▶ _Available data_
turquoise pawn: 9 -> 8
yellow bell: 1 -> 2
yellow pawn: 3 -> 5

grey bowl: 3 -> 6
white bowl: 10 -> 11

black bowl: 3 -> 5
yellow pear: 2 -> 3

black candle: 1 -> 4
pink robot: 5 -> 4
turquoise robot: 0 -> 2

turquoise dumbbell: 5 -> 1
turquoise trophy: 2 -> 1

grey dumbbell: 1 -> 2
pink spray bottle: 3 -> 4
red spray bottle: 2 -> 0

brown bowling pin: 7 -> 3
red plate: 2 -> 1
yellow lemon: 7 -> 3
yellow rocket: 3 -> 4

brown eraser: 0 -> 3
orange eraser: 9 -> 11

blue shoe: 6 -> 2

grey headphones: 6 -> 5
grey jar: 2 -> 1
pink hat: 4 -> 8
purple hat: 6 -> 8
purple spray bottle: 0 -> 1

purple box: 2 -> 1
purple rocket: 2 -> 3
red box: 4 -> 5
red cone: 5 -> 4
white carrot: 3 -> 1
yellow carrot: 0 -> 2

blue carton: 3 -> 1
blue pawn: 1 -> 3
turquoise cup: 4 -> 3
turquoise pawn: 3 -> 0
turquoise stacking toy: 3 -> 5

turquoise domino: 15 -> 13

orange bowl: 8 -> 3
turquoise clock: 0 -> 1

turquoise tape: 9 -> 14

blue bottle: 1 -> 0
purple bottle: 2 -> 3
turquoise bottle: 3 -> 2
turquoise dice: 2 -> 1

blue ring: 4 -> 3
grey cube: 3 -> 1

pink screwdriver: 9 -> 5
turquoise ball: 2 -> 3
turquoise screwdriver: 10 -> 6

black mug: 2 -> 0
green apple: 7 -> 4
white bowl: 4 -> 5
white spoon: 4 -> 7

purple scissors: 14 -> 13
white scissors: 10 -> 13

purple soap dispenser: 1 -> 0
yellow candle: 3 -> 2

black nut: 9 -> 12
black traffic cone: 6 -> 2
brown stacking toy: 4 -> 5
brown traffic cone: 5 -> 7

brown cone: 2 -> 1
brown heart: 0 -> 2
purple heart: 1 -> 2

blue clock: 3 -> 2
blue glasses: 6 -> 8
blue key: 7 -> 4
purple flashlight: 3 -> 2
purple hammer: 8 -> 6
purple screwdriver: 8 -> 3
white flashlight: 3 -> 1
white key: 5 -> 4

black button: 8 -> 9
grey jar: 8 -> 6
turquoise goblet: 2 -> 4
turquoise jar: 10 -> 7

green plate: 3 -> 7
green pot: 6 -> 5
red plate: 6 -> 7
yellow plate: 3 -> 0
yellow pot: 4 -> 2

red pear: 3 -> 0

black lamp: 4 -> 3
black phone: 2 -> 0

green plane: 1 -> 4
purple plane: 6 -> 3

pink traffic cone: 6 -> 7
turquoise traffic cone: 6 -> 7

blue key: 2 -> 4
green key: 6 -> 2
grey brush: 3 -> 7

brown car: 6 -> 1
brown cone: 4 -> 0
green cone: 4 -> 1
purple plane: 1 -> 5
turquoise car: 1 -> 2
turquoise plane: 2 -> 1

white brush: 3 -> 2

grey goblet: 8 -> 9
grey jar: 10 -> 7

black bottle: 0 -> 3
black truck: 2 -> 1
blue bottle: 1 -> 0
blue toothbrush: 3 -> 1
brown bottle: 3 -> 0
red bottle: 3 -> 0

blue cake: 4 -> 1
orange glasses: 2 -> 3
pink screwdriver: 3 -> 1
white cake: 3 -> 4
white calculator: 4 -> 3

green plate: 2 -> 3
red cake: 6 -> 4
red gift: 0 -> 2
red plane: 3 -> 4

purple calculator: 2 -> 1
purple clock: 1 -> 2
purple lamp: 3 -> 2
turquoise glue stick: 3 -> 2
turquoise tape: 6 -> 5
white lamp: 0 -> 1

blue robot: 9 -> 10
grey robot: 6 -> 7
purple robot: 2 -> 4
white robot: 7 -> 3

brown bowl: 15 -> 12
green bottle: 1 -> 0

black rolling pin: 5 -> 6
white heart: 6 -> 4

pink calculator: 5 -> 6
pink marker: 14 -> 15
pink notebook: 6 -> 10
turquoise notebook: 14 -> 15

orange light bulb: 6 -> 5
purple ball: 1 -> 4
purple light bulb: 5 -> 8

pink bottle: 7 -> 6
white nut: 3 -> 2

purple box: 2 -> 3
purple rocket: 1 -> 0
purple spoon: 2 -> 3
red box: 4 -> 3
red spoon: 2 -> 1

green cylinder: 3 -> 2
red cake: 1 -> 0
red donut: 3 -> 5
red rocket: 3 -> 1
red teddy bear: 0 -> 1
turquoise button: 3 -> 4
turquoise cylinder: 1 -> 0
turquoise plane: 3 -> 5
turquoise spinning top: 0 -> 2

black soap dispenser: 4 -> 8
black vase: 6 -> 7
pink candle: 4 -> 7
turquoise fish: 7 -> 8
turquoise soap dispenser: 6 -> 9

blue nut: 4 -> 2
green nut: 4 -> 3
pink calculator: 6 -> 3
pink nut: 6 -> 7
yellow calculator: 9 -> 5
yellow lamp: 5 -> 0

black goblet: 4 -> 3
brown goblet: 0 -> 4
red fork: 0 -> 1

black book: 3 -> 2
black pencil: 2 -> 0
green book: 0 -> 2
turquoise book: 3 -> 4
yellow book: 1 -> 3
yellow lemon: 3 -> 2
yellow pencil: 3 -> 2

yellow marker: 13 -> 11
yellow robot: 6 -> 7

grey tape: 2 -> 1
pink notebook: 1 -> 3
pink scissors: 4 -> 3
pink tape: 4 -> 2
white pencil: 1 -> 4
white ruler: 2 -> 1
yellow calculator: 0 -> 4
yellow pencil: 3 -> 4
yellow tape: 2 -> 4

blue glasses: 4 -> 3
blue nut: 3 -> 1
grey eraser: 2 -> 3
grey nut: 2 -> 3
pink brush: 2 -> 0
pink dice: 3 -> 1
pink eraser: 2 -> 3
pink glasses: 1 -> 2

▶ _Task prompt_
Transcribe the material above in full, keeping every word.

▶ _Worked solution_
turquoise pawn: 9 -> 8
yellow bell: 1 -> 2
yellow pawn: 3 -> 5

grey bowl: 3 -> 6
white bowl: 10 -> 11

black bowl: 3 -> 5
yellow pear: 2 -> 3

black candle: 1 -> 4
pink robot: 5 -> 4
turquoise robot: 0 -> 2

turquoise dumbbell: 5 -> 1
turquoise trophy: 2 -> 1

grey dumbbell: 1 -> 2
pink spray bottle: 3 -> 4
red spray bottle: 2 -> 0

brown bowling pin: 7 -> 3
red plate: 2 -> 1
yellow lemon: 7 -> 3
yellow rocket: 3 -> 4

brown eraser: 0 -> 3
orange eraser: 9 -> 11

blue shoe: 6 -> 2

grey headphones: 6 -> 5
grey jar: 2 -> 1
pink hat: 4 -> 8
purple hat: 6 -> 8
purple spray bottle: 0 -> 1

purple box: 2 -> 1
purple rocket: 2 -> 3
red box: 4 -> 5
red cone: 5 -> 4
white carrot: 3 -> 1
yellow carrot: 0 -> 2

blue carton: 3 -> 1
blue pawn: 1 -> 3
turquoise cup: 4 -> 3
turquoise pawn: 3 -> 0
turquoise stacking toy: 3 -> 5

turquoise domino: 15 -> 13

orange bowl: 8 -> 3
turquoise clock: 0 -> 1

turquoise tape: 9 -> 14

blue bottle: 1 -> 0
purple bottle: 2 -> 3
turquoise bottle: 3 -> 2
turquoise dice: 2 -> 1

blue ring: 4 -> 3
grey cube: 3 -> 1

pink screwdriver: 9 -> 5
turquoise ball: 2 -> 3
turquoise screwdriver: 10 -> 6

black mug: 2 -> 0
green apple: 7 -> 4
white bowl: 4 -> 5
white spoon: 4 -> 7

purple scissors: 14 -> 13
white scissors: 10 -> 13

purple soap dispenser: 1 -> 0
yellow candle: 3 -> 2

black nut: 9 -> 12
black traffic cone: 6 -> 2
brown stacking toy: 4 -> 5
brown traffic cone: 5 -> 7

brown cone: 2 -> 1
brown heart: 0 -> 2
purple heart: 1 -> 2

blue clock: 3 -> 2
blue glasses: 6 -> 8
blue key: 7 -> 4
purple flashlight: 3 -> 2
purple hammer: 8 -> 6
purple screwdriver: 8 -> 3
white flashlight: 3 -> 1
white key: 5 -> 4

black button: 8 -> 9
grey jar: 8 -> 6
turquoise goblet: 2 -> 4
turquoise jar: 10 -> 7

green plate: 3 -> 7
green pot: 6 -> 5
red plate: 6 -> 7
yellow plate: 3 -> 0
yellow pot: 4 -> 2

red pear: 3 -> 0

black lamp: 4 -> 3
black phone: 2 -> 0

green plane: 1 -> 4
purple plane: 6 -> 3

pink traffic cone: 6 -> 7
turquoise traffic cone: 6 -> 7

blue key: 2 -> 4
green key: 6 -> 2
grey brush: 3 -> 7

brown car: 6 -> 1
brown cone: 4 -> 0
green cone: 4 -> 1
purple plane: 1 -> 5
turquoise car: 1 -> 2
turquoise plane: 2 -> 1

white brush: 3 -> 2

grey goblet: 8 -> 9
grey jar: 10 -> 7

black bottle: 0 -> 3
black truck: 2 -> 1
blue bottle: 1 -> 0
blue toothbrush: 3 -> 1
brown bottle: 3 -> 0
red bottle: 3 -> 0

blue cake: 4 -> 1
orange glasses: 2 -> 3
pink screwdriver: 3 -> 1
white cake: 3 -> 4
white calculator: 4 -> 3

green plate: 2 -> 3
red cake: 6 -> 4
red gift: 0 -> 2
red plane: 3 -> 4

purple calculator: 2 -> 1
purple clock: 1 -> 2
purple lamp: 3 -> 2
turquoise glue stick: 3 -> 2
turquoise tape: 6 -> 5
white lamp: 0 -> 1

blue robot: 9 -> 10
grey robot: 6 -> 7
purple robot: 2 -> 4
white robot: 7 -> 3

brown bowl: 15 -> 12
green bottle: 1 -> 0

black rolling pin: 5 -> 6
white heart: 6 -> 4

pink calculator: 5 -> 6
pink marker: 14 -> 15
pink notebook: 6 -> 10
turquoise notebook: 14 -> 15

orange light bulb: 6 -> 5
purple ball: 1 -> 4
purple light bulb: 5 -> 8

pink bottle: 7 -> 6
white nut: 3 -> 2

purple box: 2 -> 3
purple rocket: 1 -> 0
purple spoon: 2 -> 3
red box: 4 -> 3
red spoon: 2 -> 1

green cylinder: 3 -> 2
red cake: 1 -> 0
red donut: 3 -> 5
red rocket: 3 -> 1
red teddy bear: 0 -> 1
turquoise button: 3 -> 4
turquoise cylinder: 1 -> 0
turquoise plane: 3 -> 5
turquoise spinning top: 0 -> 2

black soap dispenser: 4 -> 8
black vase: 6 -> 7
pink candle: 4 -> 7
turquoise fish: 7 -> 8
turquoise soap dispenser: 6 -> 9

blue nut: 4 -> 2
green nut: 4 -> 3
pink calculator: 6 -> 3
pink nut: 6 -> 7
yellow calculator: 9 -> 5
yellow lamp: 5 -> 0

black goblet: 4 -> 3
brown goblet: 0 -> 4
red fork: 0 -> 1

black book: 3 -> 2
black pencil: 2 -> 0
green book: 0 -> 2
turquoise book: 3 -> 4
yellow book: 1 -> 3
yellow lemon: 3 -> 2
yellow pencil: 3 -> 2

yellow marker: 13 -> 11
yellow robot: 6 -> 7

grey tape: 2 -> 1
pink notebook: 1 -> 3
pink scissors: 4 -> 3
pink tape: 4 -> 2
white pencil: 1 -> 4
white ruler: 2 -> 1
yellow calculator: 0 -> 4
yellow pencil: 3 -> 4
yellow tape: 2 -> 4

blue glasses: 4 -> 3
blue nut: 3 -> 1
grey eraser: 2 -> 3
grey nut: 2 -> 3
pink brush: 2 -> 0
pink dice: 3 -> 1
pink eraser: 2 -> 3
pink glasses: 1 -> 2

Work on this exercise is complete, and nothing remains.